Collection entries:

* * * *

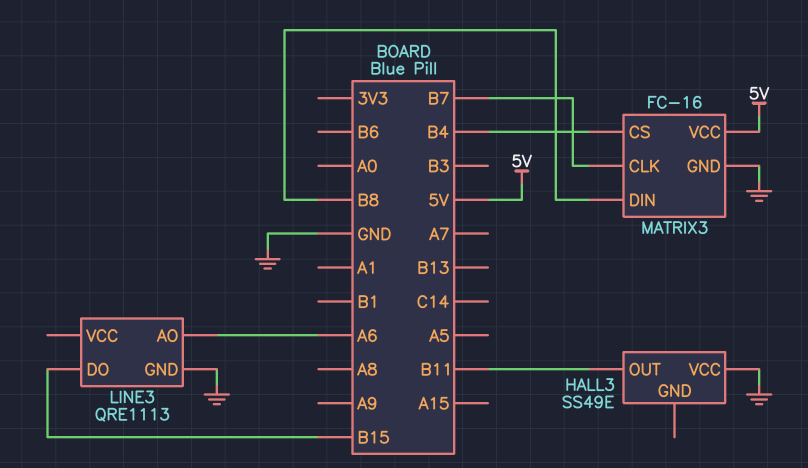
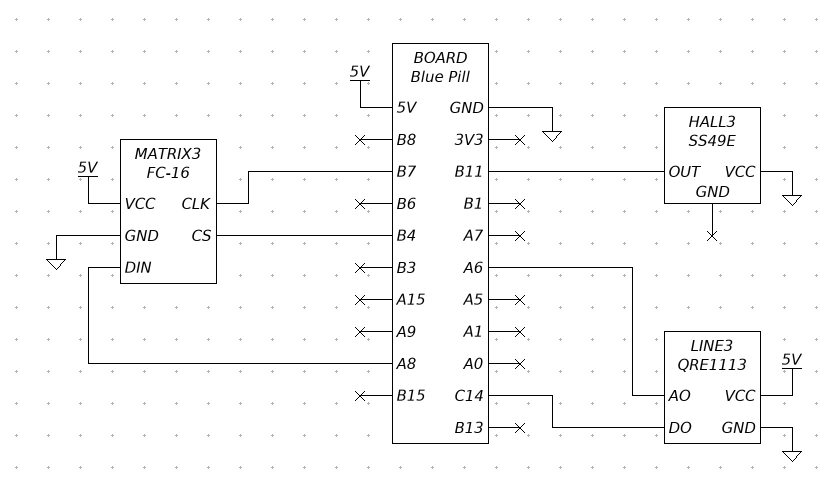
LINE3 pin DO: B15 -> C14
LINE3 pin VCC: none -> 5V
MATRIX3 pin DIN: B8 -> A8

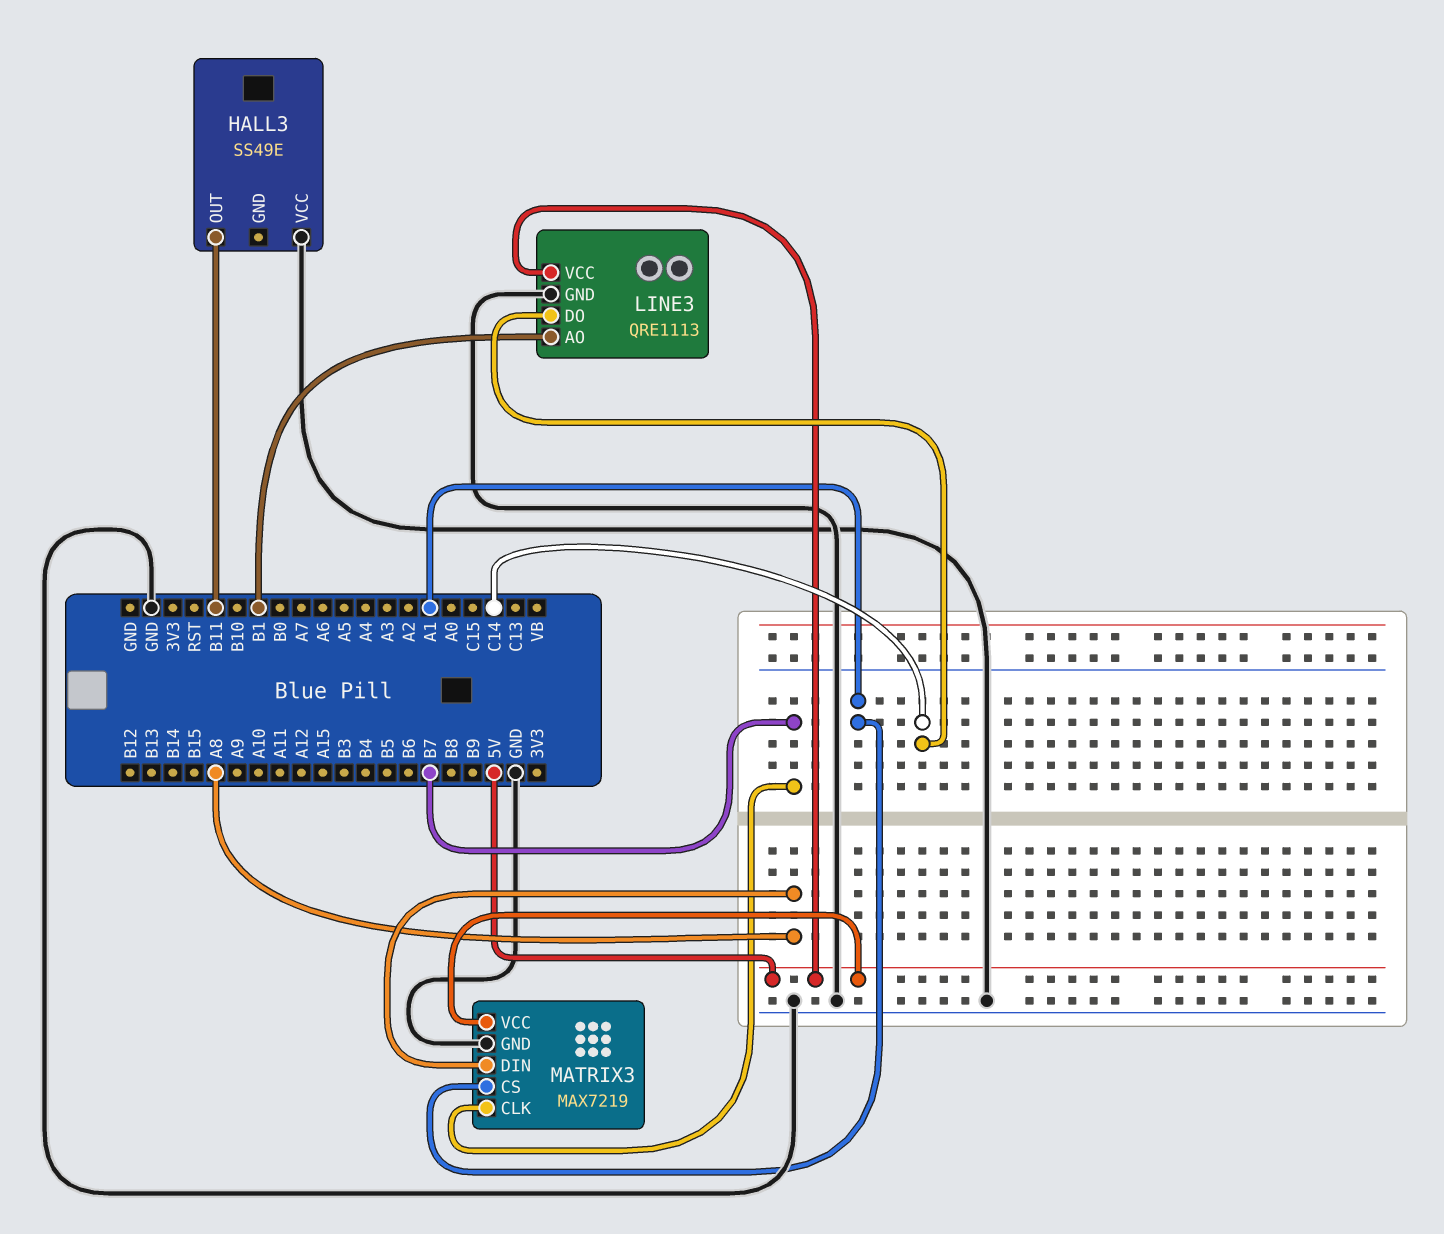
LINE3 pin AO: A6 -> B1
MATRIX3: FC-16 -> MAX7219
MATRIX3 pin CS: B4 -> A1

* * * *

- [Task details]: Restate the records above word for word. Skip every picture.

- [Solution for this exercise]:
LINE3 pin DO: B15 -> C14
LINE3 pin VCC: none -> 5V
MATRIX3 pin DIN: B8 -> A8

LINE3 pin AO: A6 -> B1
MATRIX3: FC-16 -> MAX7219
MATRIX3 pin CS: B4 -> A1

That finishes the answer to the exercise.